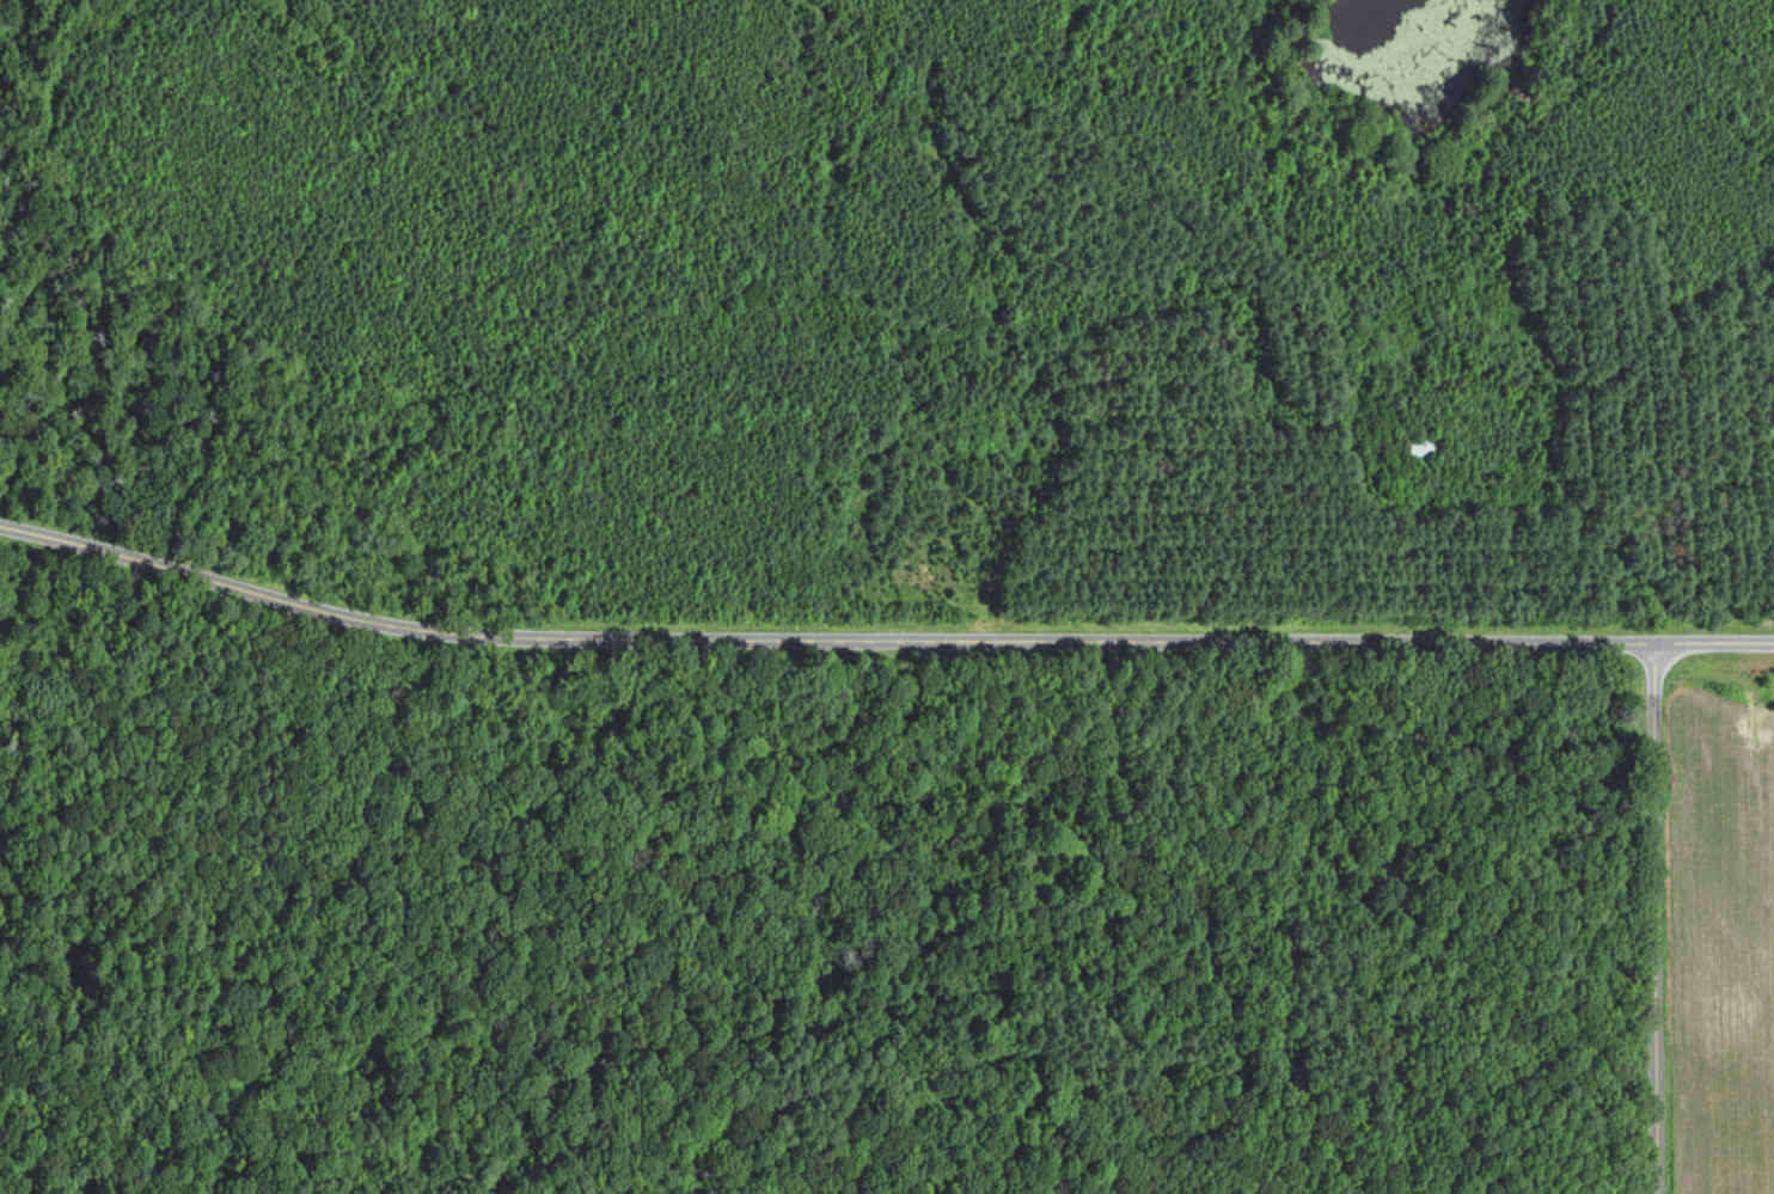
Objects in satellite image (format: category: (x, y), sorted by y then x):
building: (1412, 446)
road: (880, 637)
road: (1658, 919)

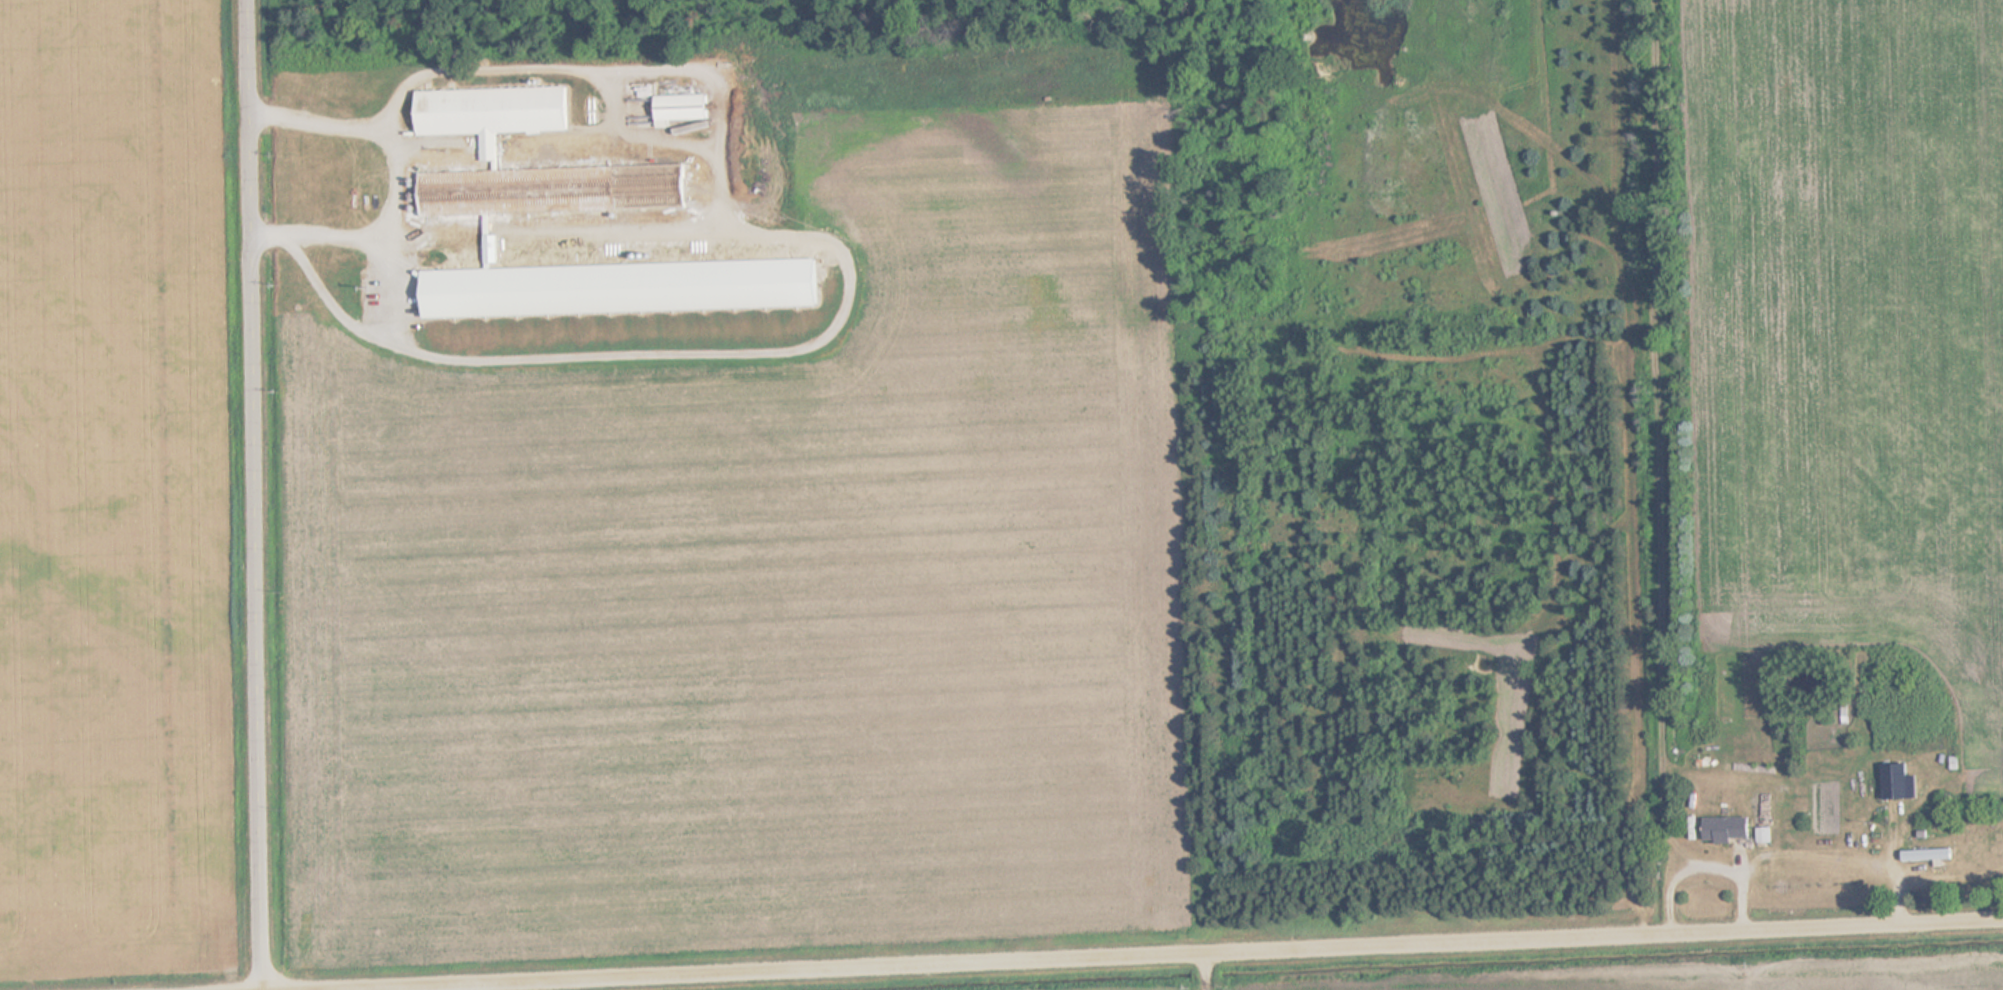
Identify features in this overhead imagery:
building: (686, 107)
building: (491, 149)
road: (257, 495)
building: (1898, 781)
building: (1730, 830)
building: (1930, 856)
road: (1156, 954)

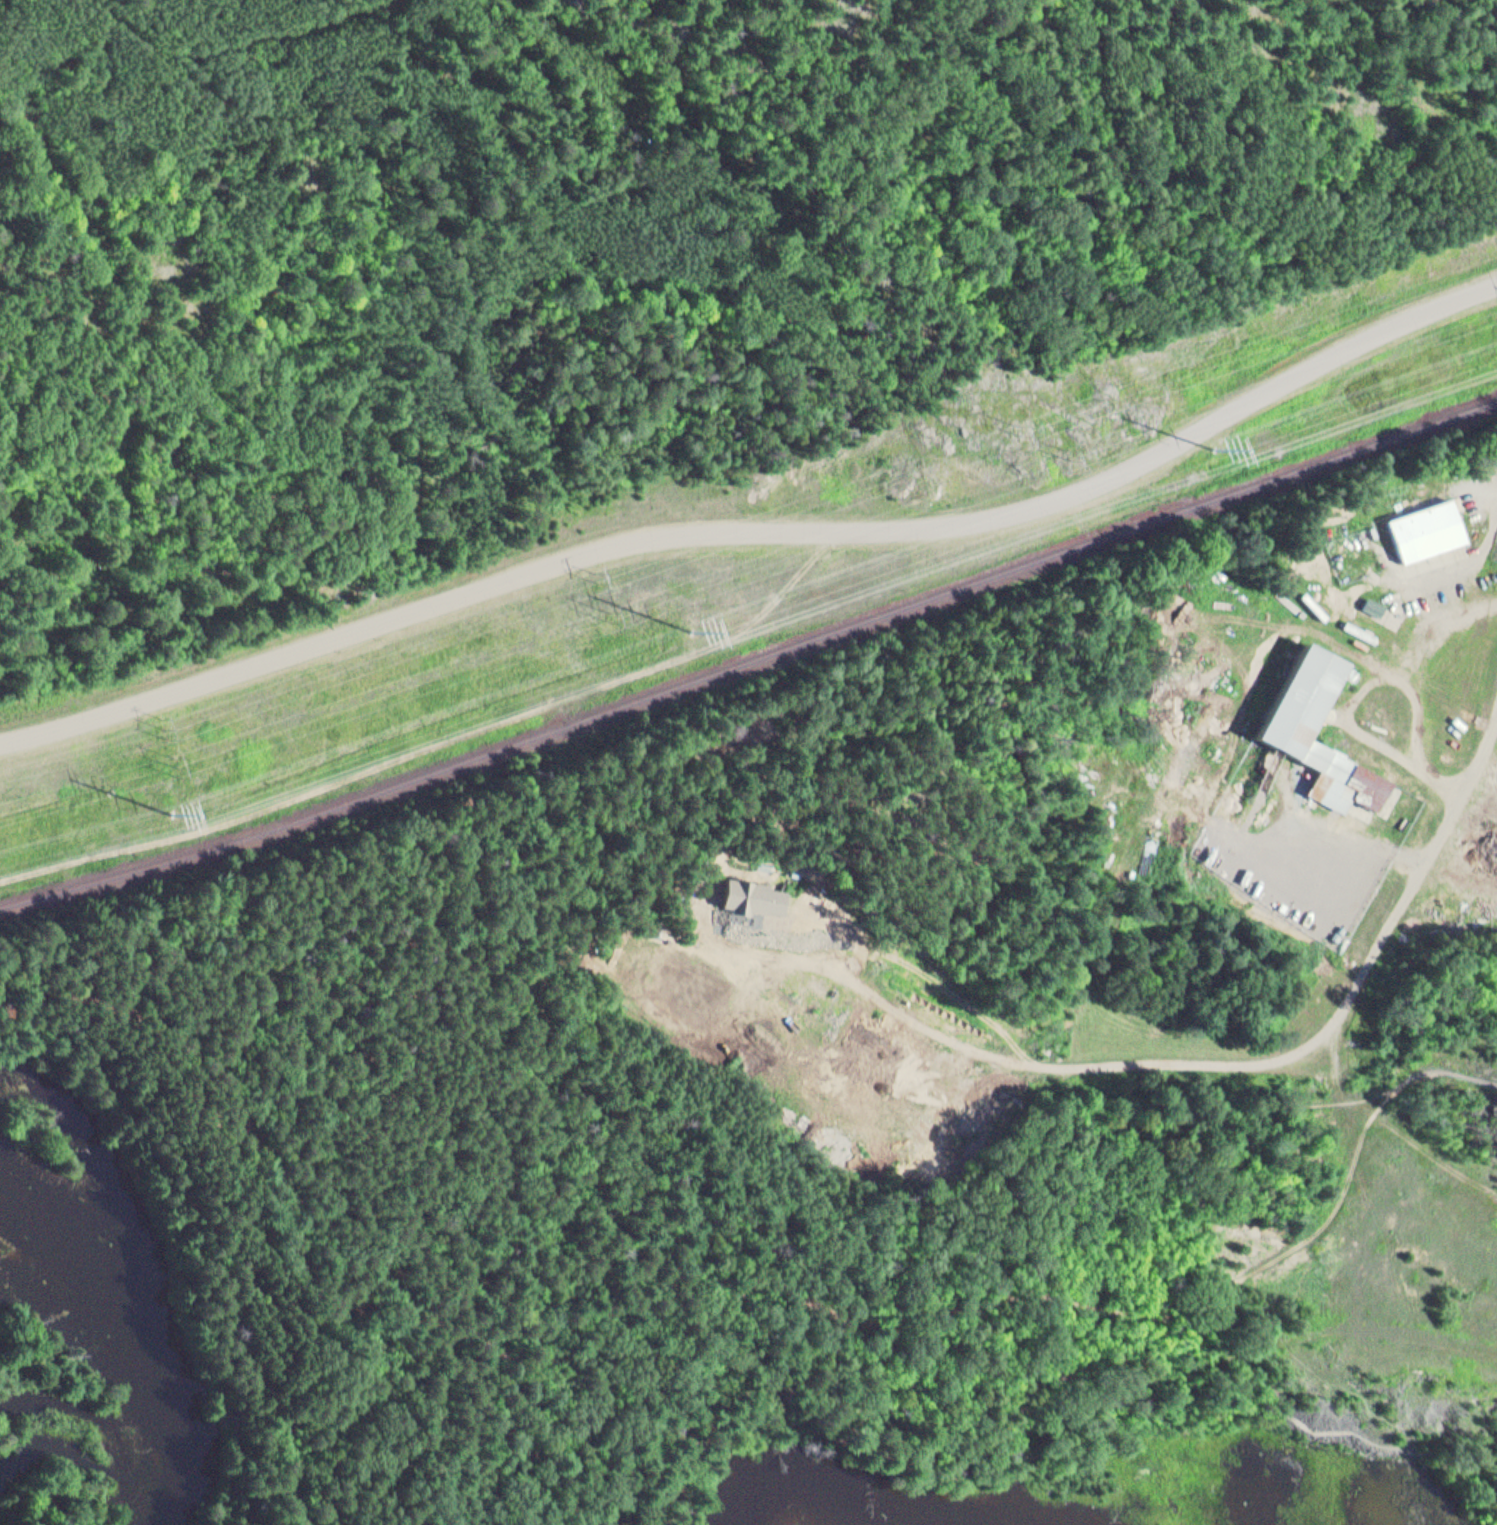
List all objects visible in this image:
power tower: (1022, 430)
power tower: (1218, 449)
power tower: (1074, 457)
building: (1419, 526)
road: (759, 529)
power tower: (601, 576)
building: (1367, 601)
power tower: (614, 613)
power tower: (698, 632)
railway: (751, 663)
building: (1287, 697)
power tower: (168, 728)
power tower: (185, 764)
power tower: (176, 812)
building: (754, 889)
road: (1264, 1057)
road: (1382, 1120)
road: (294, 1225)
road: (184, 1243)
road: (1119, 1309)
road: (1372, 1311)
road: (687, 1365)
road: (1181, 1369)
road: (780, 1388)
road: (585, 1429)
road: (1070, 1434)

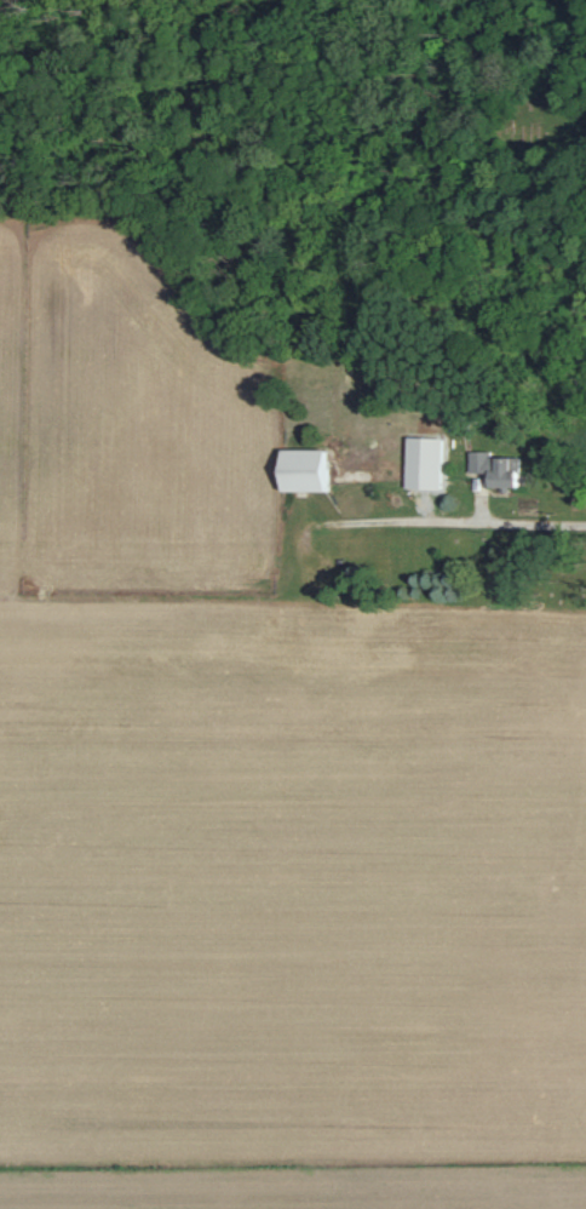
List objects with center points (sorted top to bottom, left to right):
building: (490, 467)
building: (299, 469)
road: (456, 521)
road: (187, 599)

- _Exercise requirements_
Without the pictures, return all the records precisely as they stand.

- _Task output_
Objects in satellite image (format: category: (x, y), sorted by y then x):
building: (1412, 446)
road: (880, 637)
road: (1658, 919)

Identify features in this overhead imagery:
building: (686, 107)
building: (491, 149)
road: (257, 495)
building: (1898, 781)
building: (1730, 830)
building: (1930, 856)
road: (1156, 954)

List all objects visible in this image:
power tower: (1022, 430)
power tower: (1218, 449)
power tower: (1074, 457)
building: (1419, 526)
road: (759, 529)
power tower: (601, 576)
building: (1367, 601)
power tower: (614, 613)
power tower: (698, 632)
railway: (751, 663)
building: (1287, 697)
power tower: (168, 728)
power tower: (185, 764)
power tower: (176, 812)
building: (754, 889)
road: (1264, 1057)
road: (1382, 1120)
road: (294, 1225)
road: (184, 1243)
road: (1119, 1309)
road: (1372, 1311)
road: (687, 1365)
road: (1181, 1369)
road: (780, 1388)
road: (585, 1429)
road: (1070, 1434)

List objects with center points (sorted top to bottom, left to right):
building: (490, 467)
building: (299, 469)
road: (456, 521)
road: (187, 599)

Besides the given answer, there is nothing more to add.